- Task goal -
Give back the material word for word, every line included.

- Input records -
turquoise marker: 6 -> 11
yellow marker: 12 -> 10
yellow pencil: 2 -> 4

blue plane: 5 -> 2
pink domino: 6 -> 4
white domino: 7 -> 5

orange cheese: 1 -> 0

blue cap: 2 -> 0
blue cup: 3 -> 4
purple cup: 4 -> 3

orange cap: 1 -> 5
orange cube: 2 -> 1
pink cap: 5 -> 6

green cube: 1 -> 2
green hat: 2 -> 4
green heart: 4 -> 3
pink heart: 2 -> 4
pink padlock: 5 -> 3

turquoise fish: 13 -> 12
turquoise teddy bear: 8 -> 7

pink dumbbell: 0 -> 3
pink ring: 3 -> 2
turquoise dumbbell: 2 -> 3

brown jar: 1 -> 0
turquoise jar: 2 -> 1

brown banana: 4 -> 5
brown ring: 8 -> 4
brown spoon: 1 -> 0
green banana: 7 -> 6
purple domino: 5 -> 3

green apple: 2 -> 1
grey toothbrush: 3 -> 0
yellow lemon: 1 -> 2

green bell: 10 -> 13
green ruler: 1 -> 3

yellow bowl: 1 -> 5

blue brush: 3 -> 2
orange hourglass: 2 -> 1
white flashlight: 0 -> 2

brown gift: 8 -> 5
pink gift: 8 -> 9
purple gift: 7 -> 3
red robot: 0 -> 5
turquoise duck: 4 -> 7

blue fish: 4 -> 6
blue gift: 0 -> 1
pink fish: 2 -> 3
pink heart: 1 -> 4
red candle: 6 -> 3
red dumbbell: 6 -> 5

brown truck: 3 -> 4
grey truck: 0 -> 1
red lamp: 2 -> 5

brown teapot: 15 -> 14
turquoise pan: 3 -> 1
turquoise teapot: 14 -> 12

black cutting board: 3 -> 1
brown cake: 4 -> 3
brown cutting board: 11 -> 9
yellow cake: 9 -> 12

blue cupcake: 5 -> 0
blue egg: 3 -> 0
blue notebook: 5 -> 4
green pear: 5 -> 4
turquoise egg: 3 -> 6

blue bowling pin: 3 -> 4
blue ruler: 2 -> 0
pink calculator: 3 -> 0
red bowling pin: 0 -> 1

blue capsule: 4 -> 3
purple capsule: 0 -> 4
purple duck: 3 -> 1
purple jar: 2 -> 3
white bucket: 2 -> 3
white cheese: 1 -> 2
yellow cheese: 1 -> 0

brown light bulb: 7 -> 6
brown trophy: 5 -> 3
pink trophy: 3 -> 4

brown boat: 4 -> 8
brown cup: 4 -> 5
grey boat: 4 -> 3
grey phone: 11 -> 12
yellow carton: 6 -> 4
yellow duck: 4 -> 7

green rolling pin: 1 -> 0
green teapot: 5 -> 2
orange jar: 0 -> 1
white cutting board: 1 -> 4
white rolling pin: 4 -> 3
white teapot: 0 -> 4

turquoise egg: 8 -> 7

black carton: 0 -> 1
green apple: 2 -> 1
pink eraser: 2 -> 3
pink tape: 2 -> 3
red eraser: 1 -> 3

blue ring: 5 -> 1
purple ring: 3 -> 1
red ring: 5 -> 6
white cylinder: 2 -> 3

- Task output -
turquoise marker: 6 -> 11
yellow marker: 12 -> 10
yellow pencil: 2 -> 4

blue plane: 5 -> 2
pink domino: 6 -> 4
white domino: 7 -> 5

orange cheese: 1 -> 0

blue cap: 2 -> 0
blue cup: 3 -> 4
purple cup: 4 -> 3

orange cap: 1 -> 5
orange cube: 2 -> 1
pink cap: 5 -> 6

green cube: 1 -> 2
green hat: 2 -> 4
green heart: 4 -> 3
pink heart: 2 -> 4
pink padlock: 5 -> 3

turquoise fish: 13 -> 12
turquoise teddy bear: 8 -> 7

pink dumbbell: 0 -> 3
pink ring: 3 -> 2
turquoise dumbbell: 2 -> 3

brown jar: 1 -> 0
turquoise jar: 2 -> 1

brown banana: 4 -> 5
brown ring: 8 -> 4
brown spoon: 1 -> 0
green banana: 7 -> 6
purple domino: 5 -> 3

green apple: 2 -> 1
grey toothbrush: 3 -> 0
yellow lemon: 1 -> 2

green bell: 10 -> 13
green ruler: 1 -> 3

yellow bowl: 1 -> 5

blue brush: 3 -> 2
orange hourglass: 2 -> 1
white flashlight: 0 -> 2

brown gift: 8 -> 5
pink gift: 8 -> 9
purple gift: 7 -> 3
red robot: 0 -> 5
turquoise duck: 4 -> 7

blue fish: 4 -> 6
blue gift: 0 -> 1
pink fish: 2 -> 3
pink heart: 1 -> 4
red candle: 6 -> 3
red dumbbell: 6 -> 5

brown truck: 3 -> 4
grey truck: 0 -> 1
red lamp: 2 -> 5

brown teapot: 15 -> 14
turquoise pan: 3 -> 1
turquoise teapot: 14 -> 12

black cutting board: 3 -> 1
brown cake: 4 -> 3
brown cutting board: 11 -> 9
yellow cake: 9 -> 12

blue cupcake: 5 -> 0
blue egg: 3 -> 0
blue notebook: 5 -> 4
green pear: 5 -> 4
turquoise egg: 3 -> 6

blue bowling pin: 3 -> 4
blue ruler: 2 -> 0
pink calculator: 3 -> 0
red bowling pin: 0 -> 1

blue capsule: 4 -> 3
purple capsule: 0 -> 4
purple duck: 3 -> 1
purple jar: 2 -> 3
white bucket: 2 -> 3
white cheese: 1 -> 2
yellow cheese: 1 -> 0

brown light bulb: 7 -> 6
brown trophy: 5 -> 3
pink trophy: 3 -> 4

brown boat: 4 -> 8
brown cup: 4 -> 5
grey boat: 4 -> 3
grey phone: 11 -> 12
yellow carton: 6 -> 4
yellow duck: 4 -> 7

green rolling pin: 1 -> 0
green teapot: 5 -> 2
orange jar: 0 -> 1
white cutting board: 1 -> 4
white rolling pin: 4 -> 3
white teapot: 0 -> 4

turquoise egg: 8 -> 7

black carton: 0 -> 1
green apple: 2 -> 1
pink eraser: 2 -> 3
pink tape: 2 -> 3
red eraser: 1 -> 3

blue ring: 5 -> 1
purple ring: 3 -> 1
red ring: 5 -> 6
white cylinder: 2 -> 3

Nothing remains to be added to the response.